- [WHAT IS NEEDED] Range to output from the entries below: the line containing "black circle: (220, 285) -> (83, 189), moved" through the line containing "green pentagon: (496, 472)". Set it down exactly, ends included, nothing else.

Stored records
◆ ◆ ◆ ◆ ◆ ◆ ◆

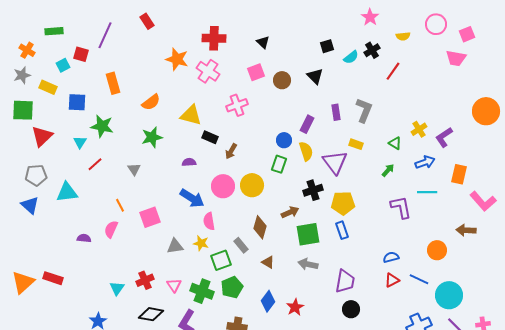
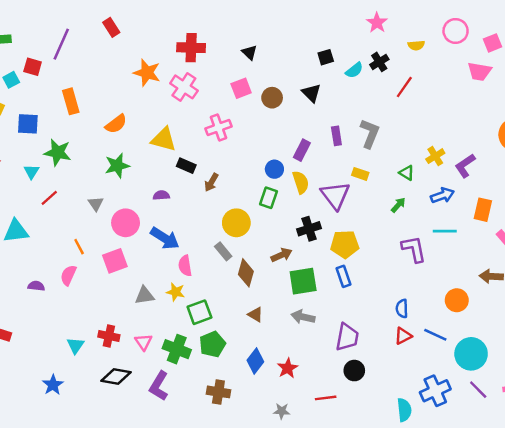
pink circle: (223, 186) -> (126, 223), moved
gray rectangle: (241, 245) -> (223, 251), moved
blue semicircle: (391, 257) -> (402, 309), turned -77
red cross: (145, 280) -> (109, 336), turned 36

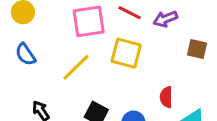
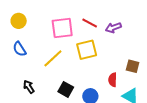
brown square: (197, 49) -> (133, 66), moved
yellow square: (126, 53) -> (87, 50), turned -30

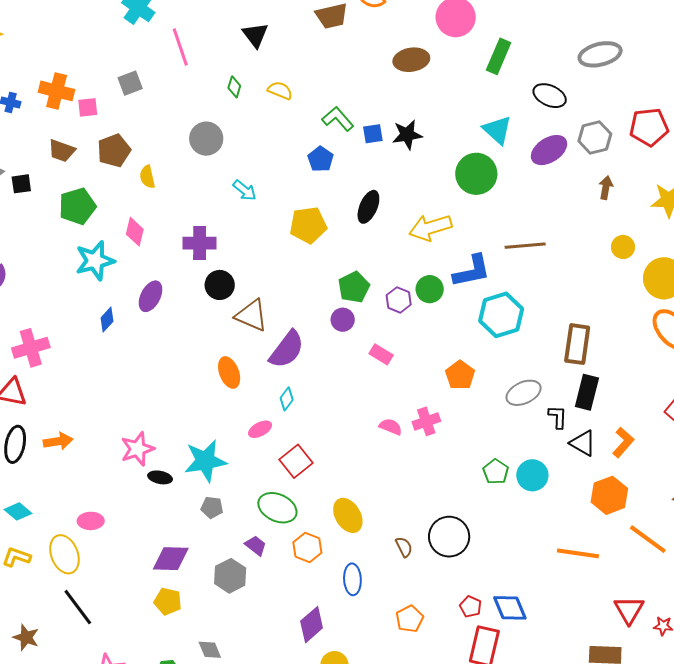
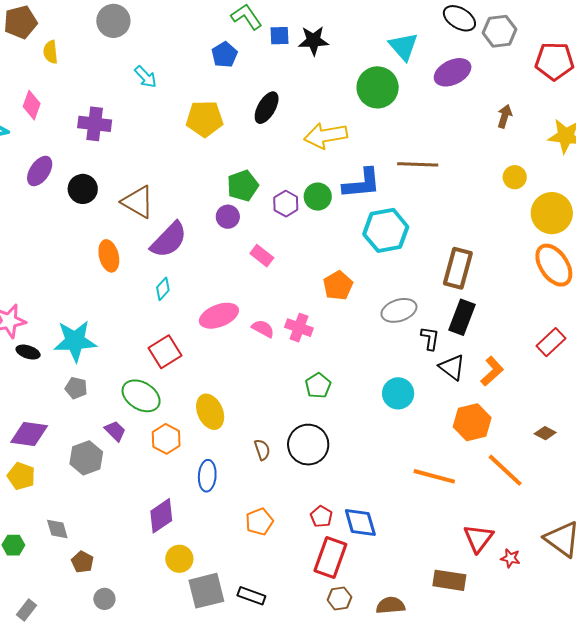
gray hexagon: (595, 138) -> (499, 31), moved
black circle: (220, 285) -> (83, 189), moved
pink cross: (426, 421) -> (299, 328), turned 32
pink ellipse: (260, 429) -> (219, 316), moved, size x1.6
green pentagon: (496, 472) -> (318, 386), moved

◆ ◆ ◆ ◆ ◆ ◆ ◆

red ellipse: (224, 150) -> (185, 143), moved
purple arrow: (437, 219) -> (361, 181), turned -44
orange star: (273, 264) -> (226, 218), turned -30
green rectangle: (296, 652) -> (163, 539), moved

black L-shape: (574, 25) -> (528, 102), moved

◆ ◆ ◆ ◆ ◆ ◆ ◆

- [WORKED SOLUTION]
black circle: (220, 285) -> (83, 189), moved
pink cross: (426, 421) -> (299, 328), turned 32
pink ellipse: (260, 429) -> (219, 316), moved, size x1.6
green pentagon: (496, 472) -> (318, 386), moved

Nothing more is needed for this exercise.